• **Your goal**:
In the entries below, find the line with "building: none -> [14,621,182,727]" and the line with "building: none -> [225,85,258,144]". Print those two and everything between them exactly, and nothing else.

*** Exercise input ***

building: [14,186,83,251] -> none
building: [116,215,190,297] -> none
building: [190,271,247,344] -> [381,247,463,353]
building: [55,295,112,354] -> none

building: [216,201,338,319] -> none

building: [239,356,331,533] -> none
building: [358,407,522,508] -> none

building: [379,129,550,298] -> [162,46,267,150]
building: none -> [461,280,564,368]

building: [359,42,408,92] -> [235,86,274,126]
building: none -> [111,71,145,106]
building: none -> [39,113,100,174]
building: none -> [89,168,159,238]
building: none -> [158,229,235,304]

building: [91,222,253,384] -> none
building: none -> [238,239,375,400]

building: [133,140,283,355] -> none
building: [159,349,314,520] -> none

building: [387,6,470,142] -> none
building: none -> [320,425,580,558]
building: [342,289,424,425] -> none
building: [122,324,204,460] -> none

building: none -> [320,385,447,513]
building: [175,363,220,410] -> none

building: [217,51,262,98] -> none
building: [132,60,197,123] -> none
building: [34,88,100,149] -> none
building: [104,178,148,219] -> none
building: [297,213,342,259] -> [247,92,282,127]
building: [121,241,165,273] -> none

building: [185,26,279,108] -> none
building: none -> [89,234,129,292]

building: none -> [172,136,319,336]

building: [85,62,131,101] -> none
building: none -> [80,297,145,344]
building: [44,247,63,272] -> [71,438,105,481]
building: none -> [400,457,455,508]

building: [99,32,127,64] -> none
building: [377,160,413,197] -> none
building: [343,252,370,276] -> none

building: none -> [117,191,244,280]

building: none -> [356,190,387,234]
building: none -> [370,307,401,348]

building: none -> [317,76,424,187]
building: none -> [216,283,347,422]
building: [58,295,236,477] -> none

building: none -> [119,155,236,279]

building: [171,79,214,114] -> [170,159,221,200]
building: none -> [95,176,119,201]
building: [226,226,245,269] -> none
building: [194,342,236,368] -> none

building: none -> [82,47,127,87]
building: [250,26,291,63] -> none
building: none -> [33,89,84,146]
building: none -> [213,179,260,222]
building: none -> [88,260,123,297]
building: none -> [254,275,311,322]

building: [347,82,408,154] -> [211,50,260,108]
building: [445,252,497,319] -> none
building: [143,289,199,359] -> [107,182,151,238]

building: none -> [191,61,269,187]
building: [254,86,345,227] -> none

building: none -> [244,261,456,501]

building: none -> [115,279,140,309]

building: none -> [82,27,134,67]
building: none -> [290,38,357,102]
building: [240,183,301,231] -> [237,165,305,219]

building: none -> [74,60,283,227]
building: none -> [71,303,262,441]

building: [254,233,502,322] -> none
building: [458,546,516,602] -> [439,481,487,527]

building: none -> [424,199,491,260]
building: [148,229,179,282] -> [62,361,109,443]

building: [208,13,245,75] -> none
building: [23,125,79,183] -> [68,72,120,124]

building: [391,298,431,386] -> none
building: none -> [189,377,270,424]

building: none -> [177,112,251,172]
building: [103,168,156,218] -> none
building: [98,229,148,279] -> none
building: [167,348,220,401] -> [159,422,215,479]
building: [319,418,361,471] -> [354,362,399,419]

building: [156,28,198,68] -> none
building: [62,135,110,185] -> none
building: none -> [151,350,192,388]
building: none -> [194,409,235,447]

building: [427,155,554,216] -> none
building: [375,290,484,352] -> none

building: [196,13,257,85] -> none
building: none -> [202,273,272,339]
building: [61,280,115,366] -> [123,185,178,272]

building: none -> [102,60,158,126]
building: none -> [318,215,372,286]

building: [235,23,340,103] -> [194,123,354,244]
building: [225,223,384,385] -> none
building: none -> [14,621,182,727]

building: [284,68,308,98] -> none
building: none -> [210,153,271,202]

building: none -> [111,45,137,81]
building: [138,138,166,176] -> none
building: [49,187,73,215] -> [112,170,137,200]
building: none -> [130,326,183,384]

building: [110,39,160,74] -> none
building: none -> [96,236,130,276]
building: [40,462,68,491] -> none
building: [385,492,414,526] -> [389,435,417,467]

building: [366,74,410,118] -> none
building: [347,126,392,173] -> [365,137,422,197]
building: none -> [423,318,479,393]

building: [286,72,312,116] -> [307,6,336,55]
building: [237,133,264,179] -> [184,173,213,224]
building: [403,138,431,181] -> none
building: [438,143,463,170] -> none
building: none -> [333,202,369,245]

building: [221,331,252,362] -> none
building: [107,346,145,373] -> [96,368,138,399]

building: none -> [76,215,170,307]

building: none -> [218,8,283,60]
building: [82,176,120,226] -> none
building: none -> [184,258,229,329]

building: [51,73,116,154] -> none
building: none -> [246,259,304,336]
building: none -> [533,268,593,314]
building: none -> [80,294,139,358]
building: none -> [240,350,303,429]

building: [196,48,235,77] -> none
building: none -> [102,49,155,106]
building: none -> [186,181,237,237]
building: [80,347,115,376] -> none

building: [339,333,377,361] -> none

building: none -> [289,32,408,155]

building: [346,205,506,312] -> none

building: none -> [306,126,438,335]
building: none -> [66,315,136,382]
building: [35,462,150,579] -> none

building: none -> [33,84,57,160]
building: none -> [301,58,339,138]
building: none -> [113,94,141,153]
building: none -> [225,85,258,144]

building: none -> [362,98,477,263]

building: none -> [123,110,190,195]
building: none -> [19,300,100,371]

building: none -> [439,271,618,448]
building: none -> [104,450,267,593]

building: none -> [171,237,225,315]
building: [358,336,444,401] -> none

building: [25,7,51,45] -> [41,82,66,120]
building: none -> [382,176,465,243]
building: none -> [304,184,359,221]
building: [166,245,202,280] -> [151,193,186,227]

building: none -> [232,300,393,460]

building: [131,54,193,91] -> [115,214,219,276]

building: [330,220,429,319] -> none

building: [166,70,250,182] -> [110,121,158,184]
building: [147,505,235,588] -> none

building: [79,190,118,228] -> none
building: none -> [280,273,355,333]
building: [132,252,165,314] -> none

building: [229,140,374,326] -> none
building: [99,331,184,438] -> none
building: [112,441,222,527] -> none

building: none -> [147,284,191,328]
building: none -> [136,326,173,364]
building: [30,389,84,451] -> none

***

• **Answer to this problem**:
building: none -> [14,621,182,727]

building: [284,68,308,98] -> none
building: none -> [210,153,271,202]

building: none -> [111,45,137,81]
building: [138,138,166,176] -> none
building: [49,187,73,215] -> [112,170,137,200]
building: none -> [130,326,183,384]

building: [110,39,160,74] -> none
building: none -> [96,236,130,276]
building: [40,462,68,491] -> none
building: [385,492,414,526] -> [389,435,417,467]

building: [366,74,410,118] -> none
building: [347,126,392,173] -> [365,137,422,197]
building: none -> [423,318,479,393]

building: [286,72,312,116] -> [307,6,336,55]
building: [237,133,264,179] -> [184,173,213,224]
building: [403,138,431,181] -> none
building: [438,143,463,170] -> none
building: none -> [333,202,369,245]

building: [221,331,252,362] -> none
building: [107,346,145,373] -> [96,368,138,399]

building: none -> [76,215,170,307]

building: none -> [218,8,283,60]
building: [82,176,120,226] -> none
building: none -> [184,258,229,329]

building: [51,73,116,154] -> none
building: none -> [246,259,304,336]
building: none -> [533,268,593,314]
building: none -> [80,294,139,358]
building: none -> [240,350,303,429]

building: [196,48,235,77] -> none
building: none -> [102,49,155,106]
building: none -> [186,181,237,237]
building: [80,347,115,376] -> none

building: [339,333,377,361] -> none

building: none -> [289,32,408,155]

building: [346,205,506,312] -> none

building: none -> [306,126,438,335]
building: none -> [66,315,136,382]
building: [35,462,150,579] -> none

building: none -> [33,84,57,160]
building: none -> [301,58,339,138]
building: none -> [113,94,141,153]
building: none -> [225,85,258,144]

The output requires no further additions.